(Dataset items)
▬▬▬▬▬▬

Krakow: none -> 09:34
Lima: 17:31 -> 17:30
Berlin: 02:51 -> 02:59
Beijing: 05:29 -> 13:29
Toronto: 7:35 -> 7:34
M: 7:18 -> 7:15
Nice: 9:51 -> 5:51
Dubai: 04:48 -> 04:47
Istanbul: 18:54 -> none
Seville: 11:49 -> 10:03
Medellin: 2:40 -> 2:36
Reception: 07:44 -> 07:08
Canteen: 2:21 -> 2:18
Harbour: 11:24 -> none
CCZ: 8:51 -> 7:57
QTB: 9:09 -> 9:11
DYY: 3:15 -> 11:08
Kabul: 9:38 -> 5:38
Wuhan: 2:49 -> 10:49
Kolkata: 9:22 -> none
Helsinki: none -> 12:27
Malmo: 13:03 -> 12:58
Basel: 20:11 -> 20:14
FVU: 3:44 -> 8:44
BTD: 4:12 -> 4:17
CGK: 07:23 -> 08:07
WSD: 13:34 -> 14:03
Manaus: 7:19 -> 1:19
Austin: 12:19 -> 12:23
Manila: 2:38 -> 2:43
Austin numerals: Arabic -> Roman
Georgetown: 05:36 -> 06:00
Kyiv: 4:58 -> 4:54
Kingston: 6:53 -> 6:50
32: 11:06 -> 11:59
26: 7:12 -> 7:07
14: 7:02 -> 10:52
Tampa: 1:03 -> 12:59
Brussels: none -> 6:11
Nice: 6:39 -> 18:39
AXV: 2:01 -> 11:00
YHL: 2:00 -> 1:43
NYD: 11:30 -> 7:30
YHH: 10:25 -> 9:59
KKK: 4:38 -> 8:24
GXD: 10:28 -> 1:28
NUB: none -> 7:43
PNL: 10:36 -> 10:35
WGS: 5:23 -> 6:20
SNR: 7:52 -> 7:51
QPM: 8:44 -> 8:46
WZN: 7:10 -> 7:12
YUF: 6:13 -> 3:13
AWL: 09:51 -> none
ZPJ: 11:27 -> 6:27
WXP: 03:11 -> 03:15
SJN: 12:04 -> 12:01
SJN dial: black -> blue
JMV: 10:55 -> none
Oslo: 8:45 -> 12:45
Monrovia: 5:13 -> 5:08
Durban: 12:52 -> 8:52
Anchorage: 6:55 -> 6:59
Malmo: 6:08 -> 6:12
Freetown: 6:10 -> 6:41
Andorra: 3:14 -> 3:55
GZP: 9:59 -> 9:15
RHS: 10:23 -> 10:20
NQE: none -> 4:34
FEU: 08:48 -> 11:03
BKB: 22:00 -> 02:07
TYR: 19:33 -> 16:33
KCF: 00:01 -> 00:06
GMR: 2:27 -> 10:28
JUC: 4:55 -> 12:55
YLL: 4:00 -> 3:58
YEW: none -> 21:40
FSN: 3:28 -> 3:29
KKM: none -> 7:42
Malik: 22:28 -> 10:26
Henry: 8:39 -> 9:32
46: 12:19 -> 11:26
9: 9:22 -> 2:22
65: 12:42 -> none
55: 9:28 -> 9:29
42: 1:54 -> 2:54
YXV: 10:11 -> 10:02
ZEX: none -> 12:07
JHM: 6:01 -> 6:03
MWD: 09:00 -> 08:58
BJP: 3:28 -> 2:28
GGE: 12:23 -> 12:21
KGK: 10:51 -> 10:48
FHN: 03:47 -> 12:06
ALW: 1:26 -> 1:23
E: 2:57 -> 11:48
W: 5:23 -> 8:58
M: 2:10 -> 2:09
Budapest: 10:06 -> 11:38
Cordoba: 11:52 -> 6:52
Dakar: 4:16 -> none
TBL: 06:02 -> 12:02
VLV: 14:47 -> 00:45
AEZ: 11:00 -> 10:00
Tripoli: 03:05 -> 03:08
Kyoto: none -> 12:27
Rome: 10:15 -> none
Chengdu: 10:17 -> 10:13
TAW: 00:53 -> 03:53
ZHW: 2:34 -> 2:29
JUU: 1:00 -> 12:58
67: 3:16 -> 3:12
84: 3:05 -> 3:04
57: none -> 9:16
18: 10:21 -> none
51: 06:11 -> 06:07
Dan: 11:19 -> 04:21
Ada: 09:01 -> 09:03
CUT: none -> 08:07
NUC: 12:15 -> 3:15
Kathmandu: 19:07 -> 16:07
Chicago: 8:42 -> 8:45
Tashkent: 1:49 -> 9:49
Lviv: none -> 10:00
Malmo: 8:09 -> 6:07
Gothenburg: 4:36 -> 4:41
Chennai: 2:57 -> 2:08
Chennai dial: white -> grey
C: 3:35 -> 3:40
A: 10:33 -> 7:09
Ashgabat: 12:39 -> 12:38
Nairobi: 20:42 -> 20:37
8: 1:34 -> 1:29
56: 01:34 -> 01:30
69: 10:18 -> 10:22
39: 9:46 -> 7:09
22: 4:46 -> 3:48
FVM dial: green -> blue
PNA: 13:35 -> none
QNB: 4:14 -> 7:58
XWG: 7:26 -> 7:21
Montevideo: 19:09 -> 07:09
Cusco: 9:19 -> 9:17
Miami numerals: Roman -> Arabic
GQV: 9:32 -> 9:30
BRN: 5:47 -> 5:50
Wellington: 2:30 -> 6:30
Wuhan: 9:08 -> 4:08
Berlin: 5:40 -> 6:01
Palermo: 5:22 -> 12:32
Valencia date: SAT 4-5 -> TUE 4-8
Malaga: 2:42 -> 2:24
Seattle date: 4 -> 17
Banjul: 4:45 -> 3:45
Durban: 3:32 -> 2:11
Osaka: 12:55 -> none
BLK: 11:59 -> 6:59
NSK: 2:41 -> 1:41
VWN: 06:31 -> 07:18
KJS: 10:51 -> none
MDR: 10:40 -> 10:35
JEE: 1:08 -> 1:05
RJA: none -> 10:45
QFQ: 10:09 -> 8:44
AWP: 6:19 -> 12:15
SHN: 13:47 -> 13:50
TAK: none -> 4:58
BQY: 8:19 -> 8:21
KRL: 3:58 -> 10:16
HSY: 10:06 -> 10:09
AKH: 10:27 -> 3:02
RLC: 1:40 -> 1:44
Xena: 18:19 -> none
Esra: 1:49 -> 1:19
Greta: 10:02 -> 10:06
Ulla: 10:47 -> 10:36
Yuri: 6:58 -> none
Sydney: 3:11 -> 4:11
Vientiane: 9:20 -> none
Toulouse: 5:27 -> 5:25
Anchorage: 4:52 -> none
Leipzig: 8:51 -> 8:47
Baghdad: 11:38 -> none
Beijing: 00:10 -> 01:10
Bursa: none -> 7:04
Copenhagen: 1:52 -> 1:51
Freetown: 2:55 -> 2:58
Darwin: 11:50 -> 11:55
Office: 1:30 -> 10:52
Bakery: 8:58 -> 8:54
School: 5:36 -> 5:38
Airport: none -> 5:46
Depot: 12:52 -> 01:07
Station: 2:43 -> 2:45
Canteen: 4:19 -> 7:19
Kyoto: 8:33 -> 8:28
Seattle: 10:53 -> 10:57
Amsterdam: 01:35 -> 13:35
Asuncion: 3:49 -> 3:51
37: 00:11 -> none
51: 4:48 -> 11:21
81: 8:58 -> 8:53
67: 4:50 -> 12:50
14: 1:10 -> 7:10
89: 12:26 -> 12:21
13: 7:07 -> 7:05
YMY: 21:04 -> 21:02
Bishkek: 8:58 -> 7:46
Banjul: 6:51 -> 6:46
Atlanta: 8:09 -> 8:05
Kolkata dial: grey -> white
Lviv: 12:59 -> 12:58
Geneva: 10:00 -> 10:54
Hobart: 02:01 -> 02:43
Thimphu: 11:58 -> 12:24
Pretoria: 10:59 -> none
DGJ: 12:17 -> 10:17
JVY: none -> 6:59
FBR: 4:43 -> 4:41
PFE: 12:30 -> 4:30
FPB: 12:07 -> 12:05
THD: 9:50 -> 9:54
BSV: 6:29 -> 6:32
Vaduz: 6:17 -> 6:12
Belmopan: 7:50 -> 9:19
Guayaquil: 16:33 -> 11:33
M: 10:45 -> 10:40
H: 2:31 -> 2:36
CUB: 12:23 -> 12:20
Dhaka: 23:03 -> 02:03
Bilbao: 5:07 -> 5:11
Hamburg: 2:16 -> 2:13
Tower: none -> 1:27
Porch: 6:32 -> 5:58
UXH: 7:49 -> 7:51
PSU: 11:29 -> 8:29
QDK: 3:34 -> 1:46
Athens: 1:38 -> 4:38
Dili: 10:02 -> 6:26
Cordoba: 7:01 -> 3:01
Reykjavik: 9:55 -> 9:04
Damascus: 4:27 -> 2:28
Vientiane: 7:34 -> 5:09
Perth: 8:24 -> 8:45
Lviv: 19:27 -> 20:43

▬▬▬▬▬▬

WHAT TO WORK ON: Return the lines of the records word for word, from the first line through the line that holds "Manila: 2:38 -> 2:43", with that line included.

THE COMPLETED TASK:
Krakow: none -> 09:34
Lima: 17:31 -> 17:30
Berlin: 02:51 -> 02:59
Beijing: 05:29 -> 13:29
Toronto: 7:35 -> 7:34
M: 7:18 -> 7:15
Nice: 9:51 -> 5:51
Dubai: 04:48 -> 04:47
Istanbul: 18:54 -> none
Seville: 11:49 -> 10:03
Medellin: 2:40 -> 2:36
Reception: 07:44 -> 07:08
Canteen: 2:21 -> 2:18
Harbour: 11:24 -> none
CCZ: 8:51 -> 7:57
QTB: 9:09 -> 9:11
DYY: 3:15 -> 11:08
Kabul: 9:38 -> 5:38
Wuhan: 2:49 -> 10:49
Kolkata: 9:22 -> none
Helsinki: none -> 12:27
Malmo: 13:03 -> 12:58
Basel: 20:11 -> 20:14
FVU: 3:44 -> 8:44
BTD: 4:12 -> 4:17
CGK: 07:23 -> 08:07
WSD: 13:34 -> 14:03
Manaus: 7:19 -> 1:19
Austin: 12:19 -> 12:23
Manila: 2:38 -> 2:43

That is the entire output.